> Source data
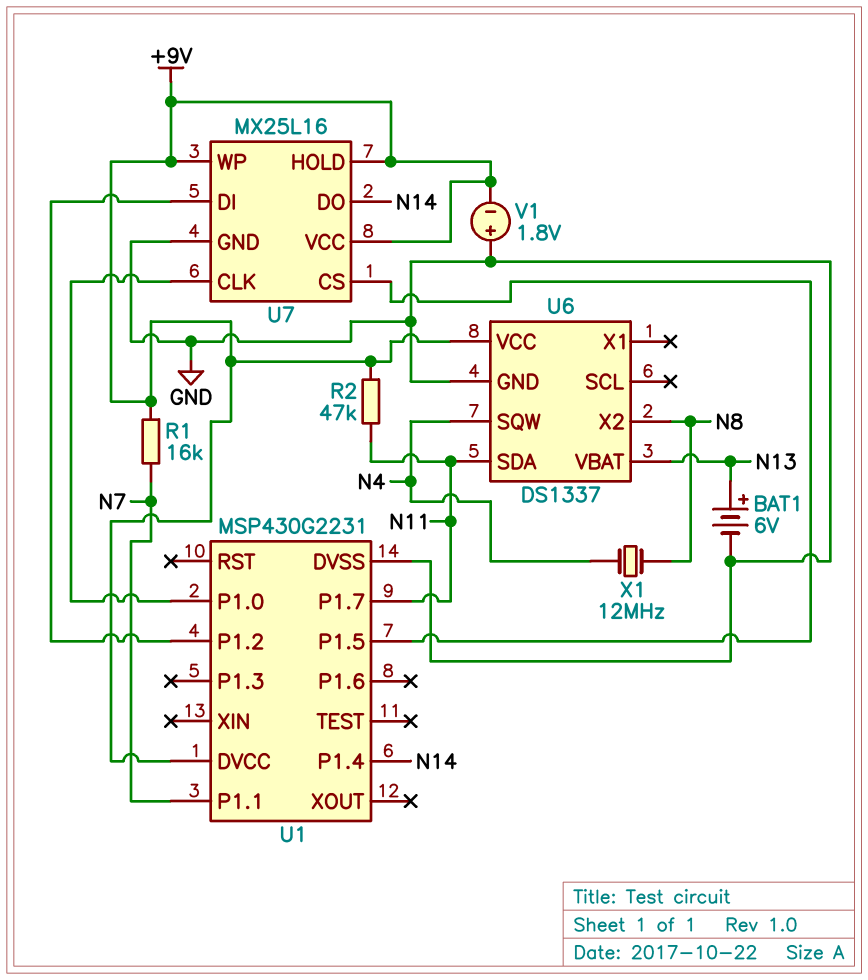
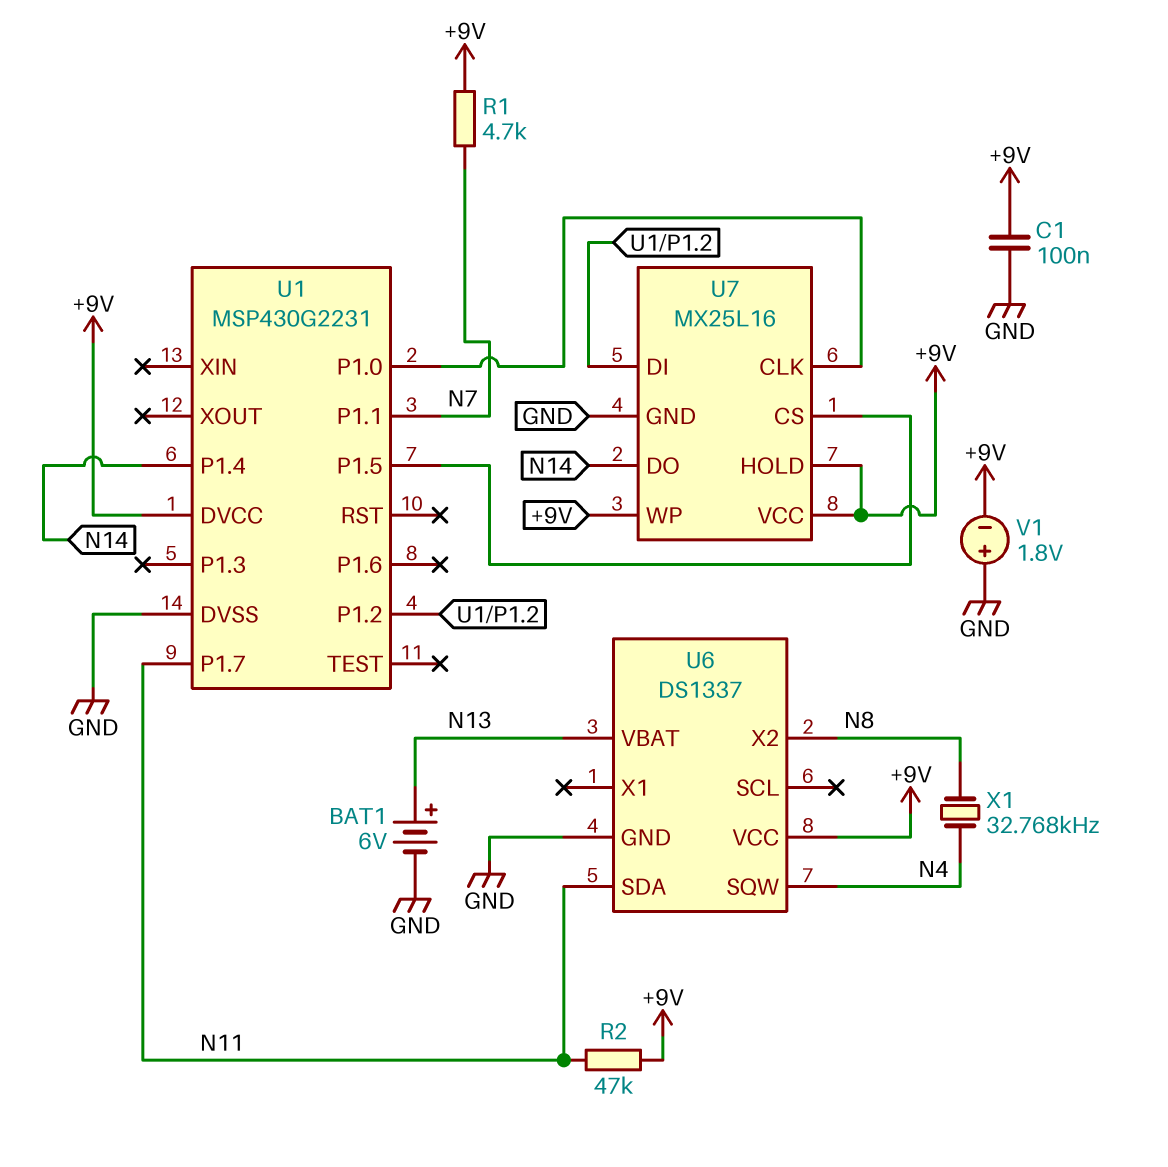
C1: none -> 100nF (+9V, GND)
R1: 16k (+9V, N7) -> 4.7k (+9V, N7)
X1: 12MHz (N4, N8) -> 32.768kHz (N4, N8)

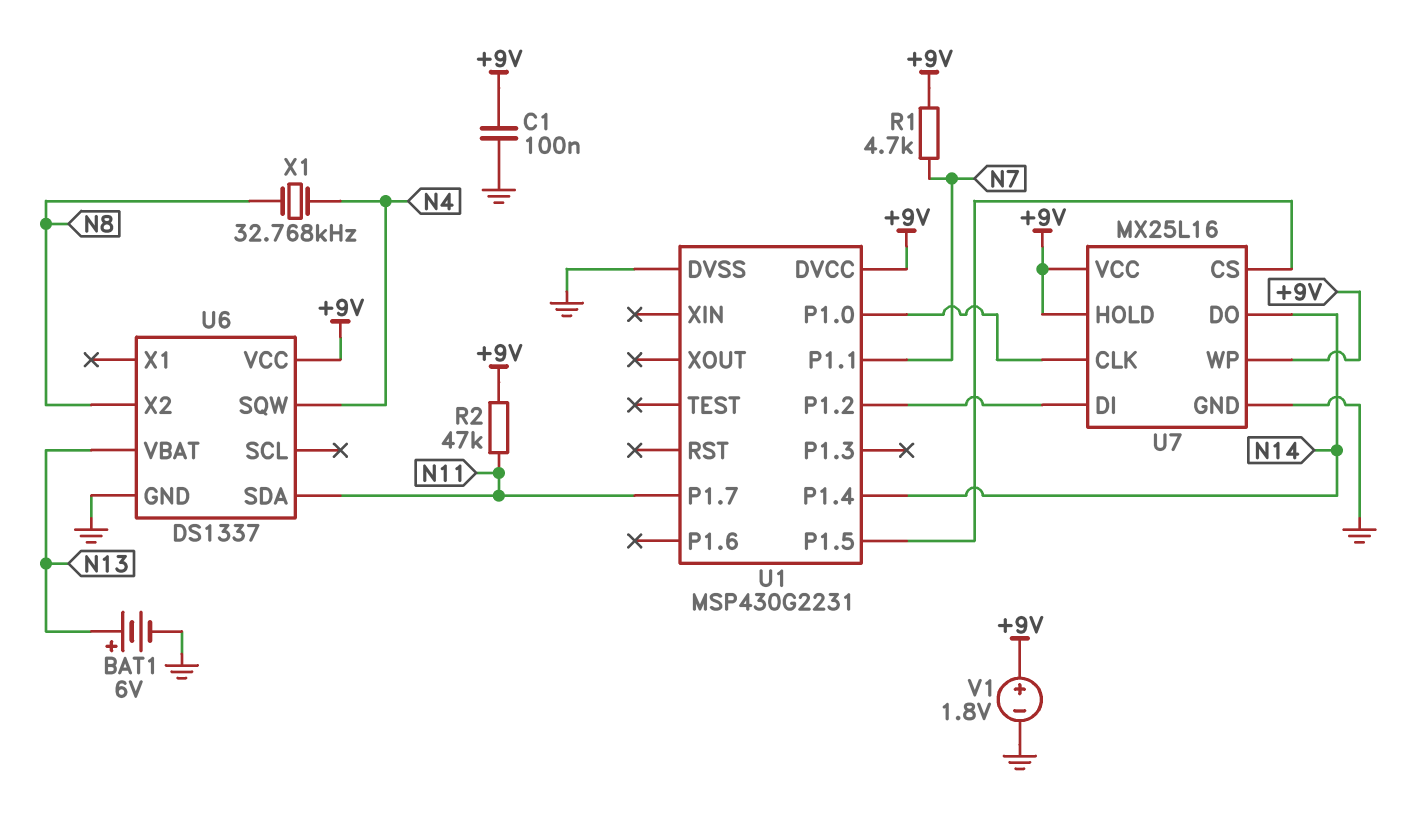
V1: 1.8V (plus GND, minus +9V) -> 1.8V (plus +9V, minus GND)

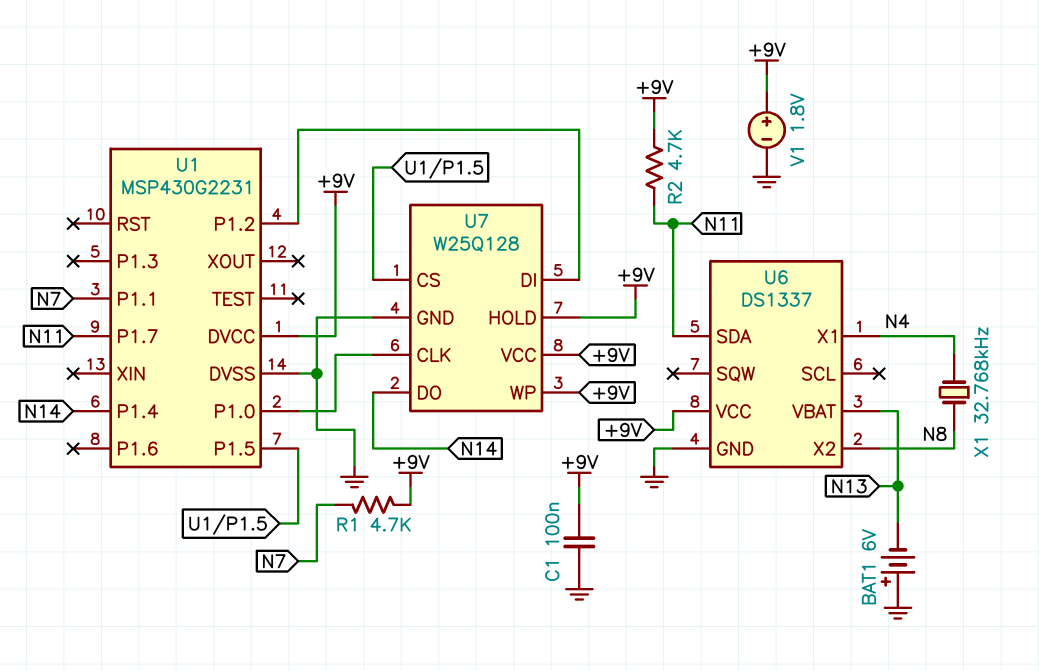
BAT1: 6V (plus N13, minus GND) -> 6V (plus GND, minus N13)
R2: 47k (+9V, N11) -> 4.7k (+9V, N11)
U6 pin SQW: N4 -> none
U6 pin X1: none -> N4
U7: MX25L16 -> W25Q128

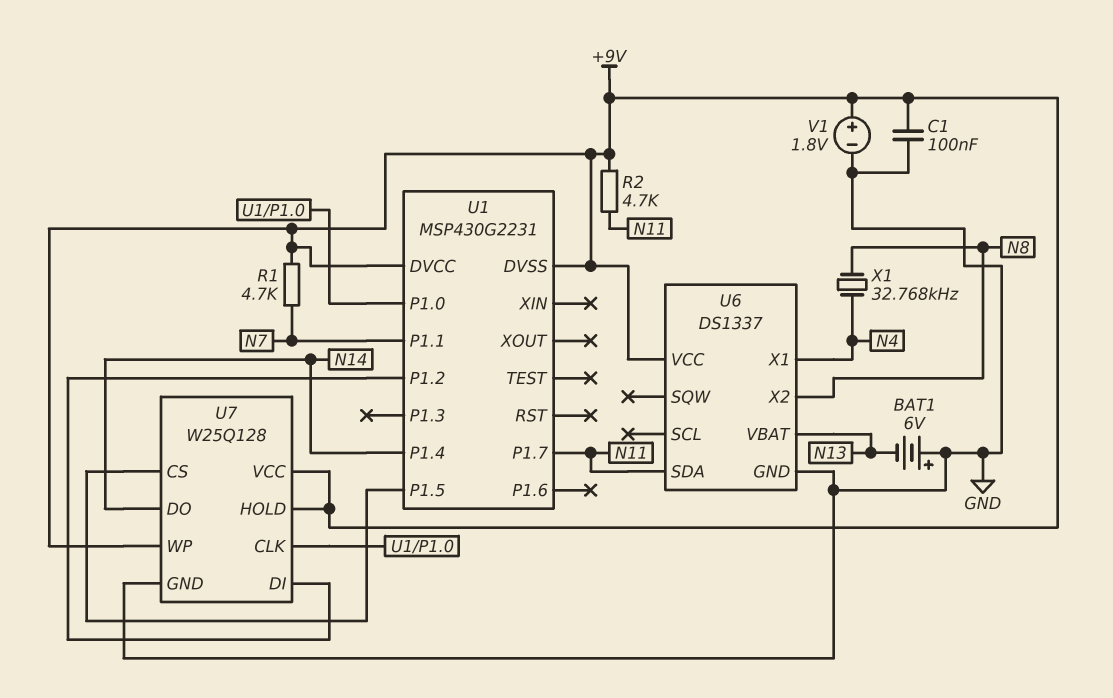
U1 pin DVSS: GND -> +9V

> What you are asked to do
What is needed is an exact copy of each line from the top of the data above through the line containing "U6 pin SQW: N4 -> none", with no pictures.

> Output below
C1: none -> 100nF (+9V, GND)
R1: 16k (+9V, N7) -> 4.7k (+9V, N7)
X1: 12MHz (N4, N8) -> 32.768kHz (N4, N8)

V1: 1.8V (plus GND, minus +9V) -> 1.8V (plus +9V, minus GND)

BAT1: 6V (plus N13, minus GND) -> 6V (plus GND, minus N13)
R2: 47k (+9V, N11) -> 4.7k (+9V, N11)
U6 pin SQW: N4 -> none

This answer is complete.